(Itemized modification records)
━━━━━━━━
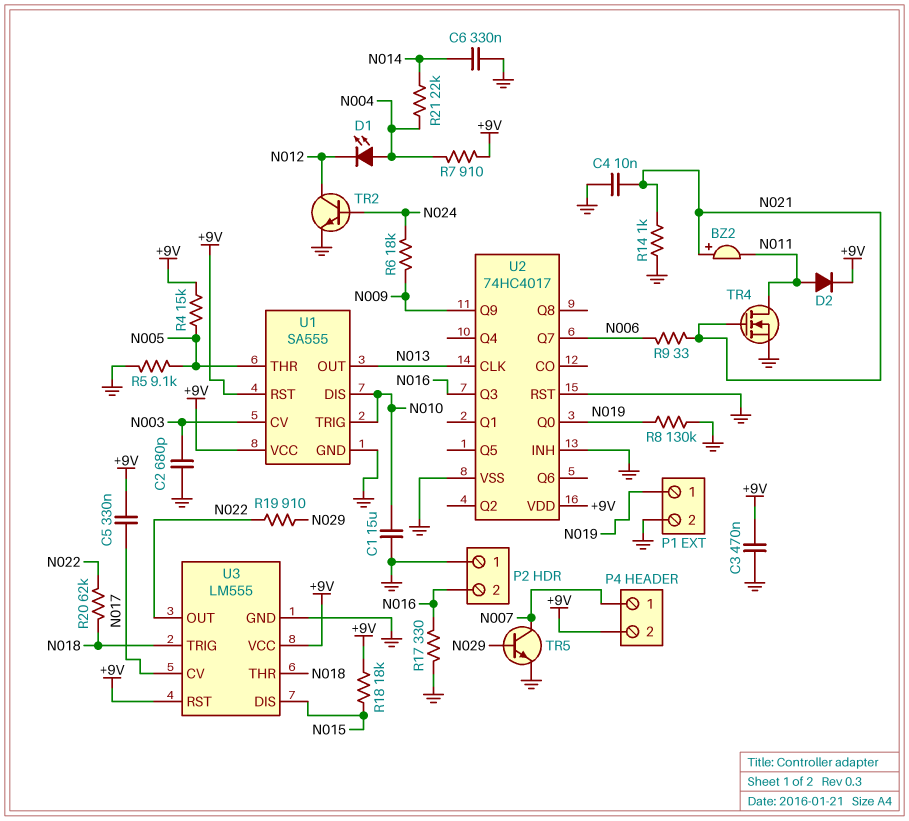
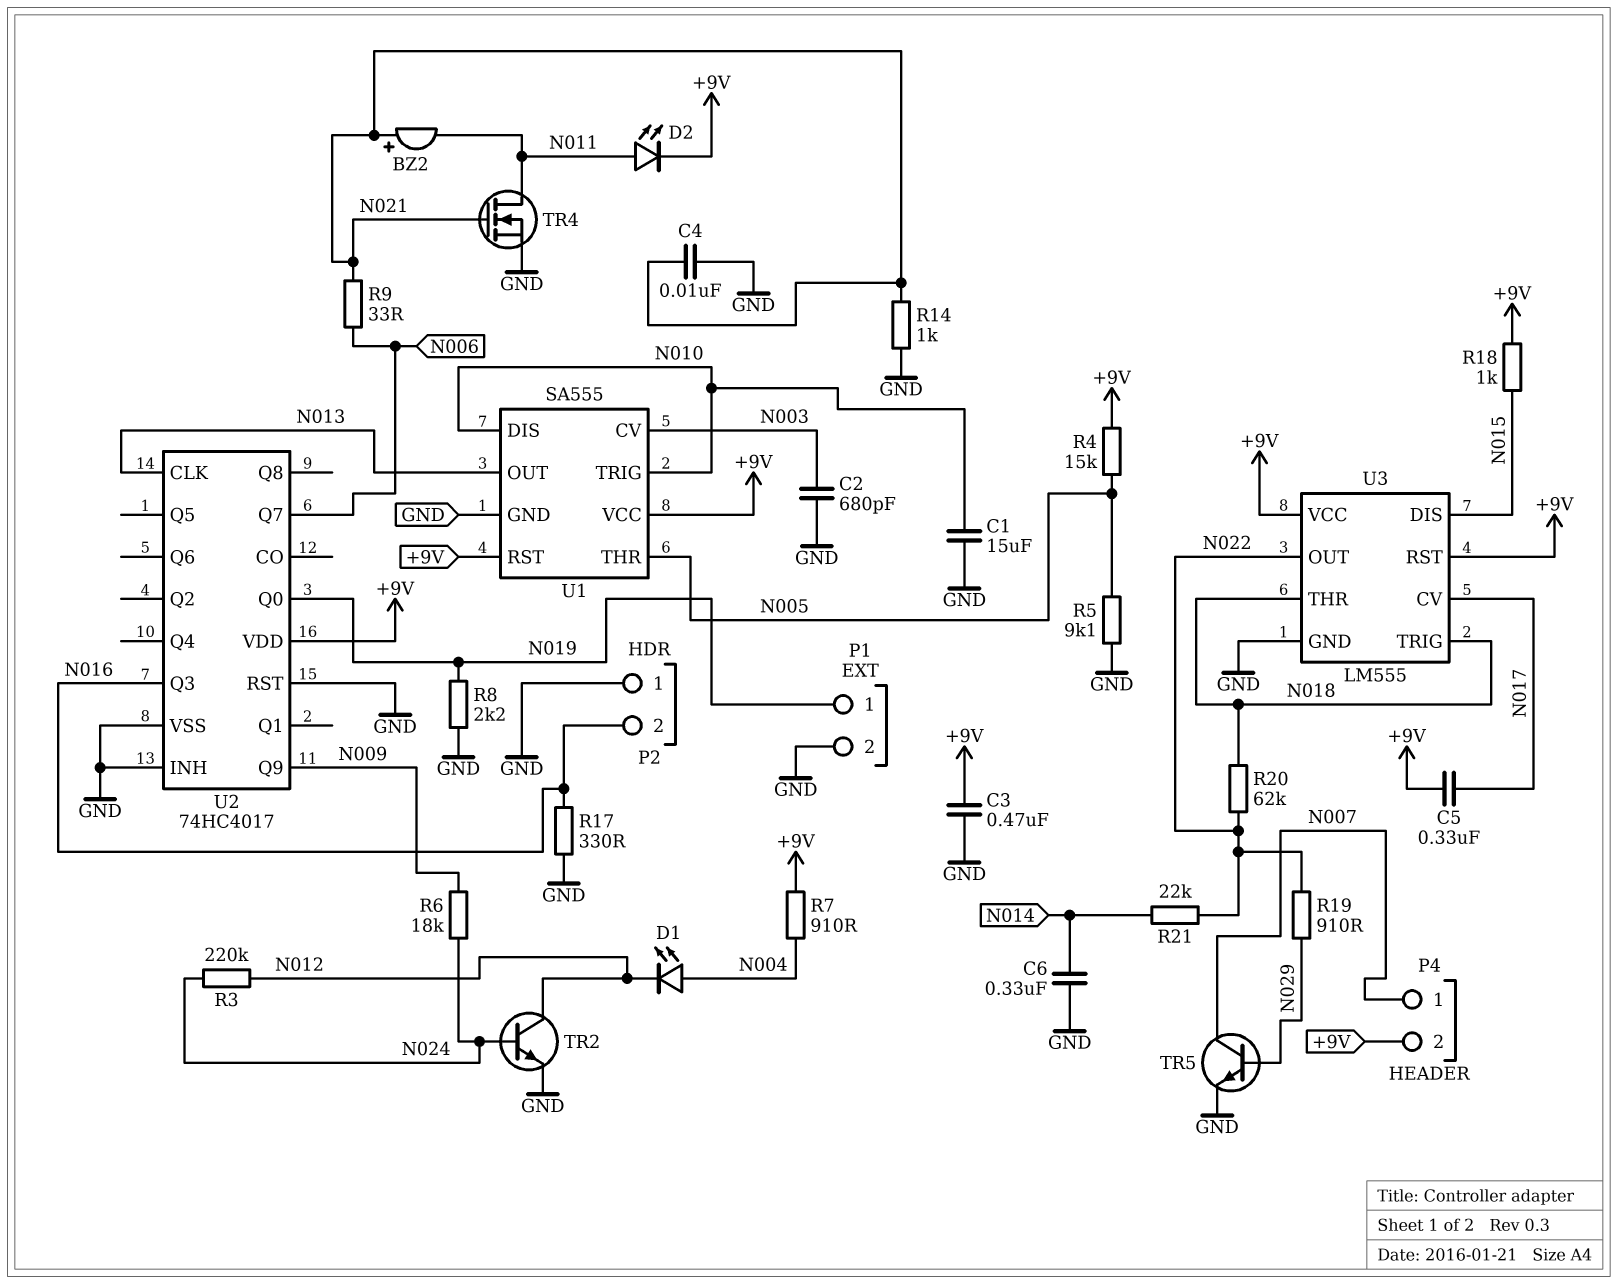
D2: diode (A N011, K +9V) -> LED (A N011, K +9V)
R3: none -> 220k (N012, N024)
R8: 130k (GND, N019) -> 2.2k (GND, N019)
R18: 18k (+9V, N015) -> 1k (+9V, N015)
R21: 22k (N004, N014) -> 22k (N014, N022)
━━━━━━━━
Directions for this task -
Return each entry exactly as given. Leave the images out.

Task solution -
D2: diode (A N011, K +9V) -> LED (A N011, K +9V)
R3: none -> 220k (N012, N024)
R8: 130k (GND, N019) -> 2.2k (GND, N019)
R18: 18k (+9V, N015) -> 1k (+9V, N015)
R21: 22k (N004, N014) -> 22k (N014, N022)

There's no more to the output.